**DATASET EXTRACT**
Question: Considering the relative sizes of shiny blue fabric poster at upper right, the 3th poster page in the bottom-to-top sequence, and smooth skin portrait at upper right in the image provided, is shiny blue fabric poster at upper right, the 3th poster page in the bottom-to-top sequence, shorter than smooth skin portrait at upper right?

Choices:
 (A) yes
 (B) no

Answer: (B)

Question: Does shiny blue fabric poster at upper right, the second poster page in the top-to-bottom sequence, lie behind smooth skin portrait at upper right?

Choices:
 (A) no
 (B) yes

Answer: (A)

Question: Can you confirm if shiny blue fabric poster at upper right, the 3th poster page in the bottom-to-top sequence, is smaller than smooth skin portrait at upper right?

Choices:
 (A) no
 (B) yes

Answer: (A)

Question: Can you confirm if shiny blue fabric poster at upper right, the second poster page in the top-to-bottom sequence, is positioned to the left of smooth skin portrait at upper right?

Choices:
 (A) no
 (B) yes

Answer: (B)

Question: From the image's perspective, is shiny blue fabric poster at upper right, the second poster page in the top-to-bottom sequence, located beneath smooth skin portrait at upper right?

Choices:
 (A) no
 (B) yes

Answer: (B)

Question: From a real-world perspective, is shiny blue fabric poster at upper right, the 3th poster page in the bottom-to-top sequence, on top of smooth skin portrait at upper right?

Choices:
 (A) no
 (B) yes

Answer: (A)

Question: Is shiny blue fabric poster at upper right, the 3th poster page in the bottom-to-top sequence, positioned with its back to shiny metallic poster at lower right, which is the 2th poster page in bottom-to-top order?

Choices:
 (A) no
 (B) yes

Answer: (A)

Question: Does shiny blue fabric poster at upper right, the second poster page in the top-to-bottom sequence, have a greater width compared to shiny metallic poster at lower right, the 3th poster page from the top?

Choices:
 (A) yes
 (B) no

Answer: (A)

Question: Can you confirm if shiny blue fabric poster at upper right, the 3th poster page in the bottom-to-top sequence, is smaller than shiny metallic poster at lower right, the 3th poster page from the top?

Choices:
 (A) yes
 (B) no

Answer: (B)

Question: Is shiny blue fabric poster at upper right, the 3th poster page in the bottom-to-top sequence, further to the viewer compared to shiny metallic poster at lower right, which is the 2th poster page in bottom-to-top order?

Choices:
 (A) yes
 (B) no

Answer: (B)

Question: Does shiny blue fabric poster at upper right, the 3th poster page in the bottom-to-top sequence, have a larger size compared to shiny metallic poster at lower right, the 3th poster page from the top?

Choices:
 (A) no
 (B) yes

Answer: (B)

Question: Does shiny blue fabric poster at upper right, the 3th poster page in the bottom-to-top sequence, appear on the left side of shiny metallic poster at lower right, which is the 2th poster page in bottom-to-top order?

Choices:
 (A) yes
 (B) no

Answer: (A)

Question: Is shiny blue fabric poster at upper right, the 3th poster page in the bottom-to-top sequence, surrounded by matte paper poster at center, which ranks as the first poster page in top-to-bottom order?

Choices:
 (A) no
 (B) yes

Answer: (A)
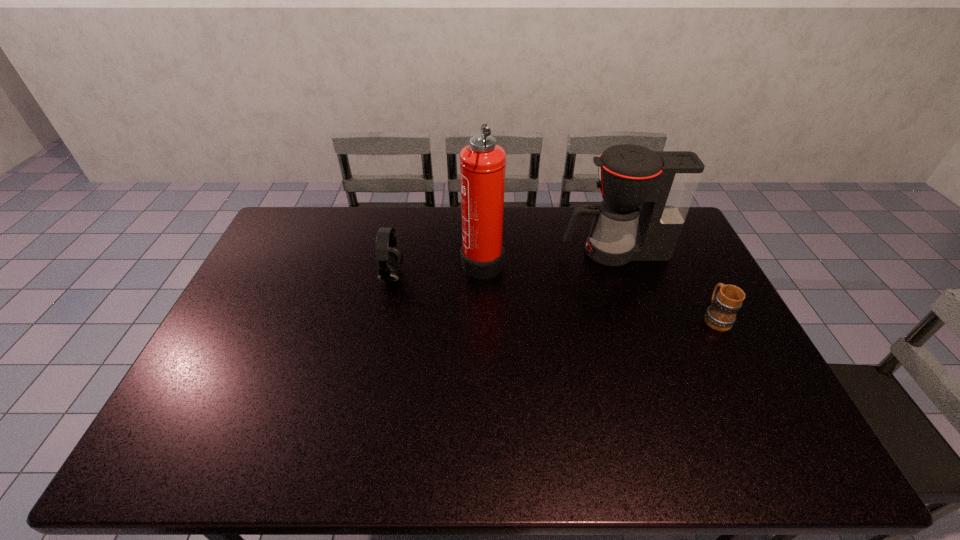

**DIRECTIONS**
Identify each line in the records that contains the word "second", matching case exactly, and copy every such line.

**EXERCISE OUTPUT**
Question: Does shiny blue fabric poster at upper right, the second poster page in the top-to-bottom sequence, lie behind smooth skin portrait at upper right?
Question: Can you confirm if shiny blue fabric poster at upper right, the second poster page in the top-to-bottom sequence, is positioned to the left of smooth skin portrait at upper right?
Question: From the image's perspective, is shiny blue fabric poster at upper right, the second poster page in the top-to-bottom sequence, located beneath smooth skin portrait at upper right?
Question: Does shiny blue fabric poster at upper right, the second poster page in the top-to-bottom sequence, have a greater width compared to shiny metallic poster at lower right, the 3th poster page from the top?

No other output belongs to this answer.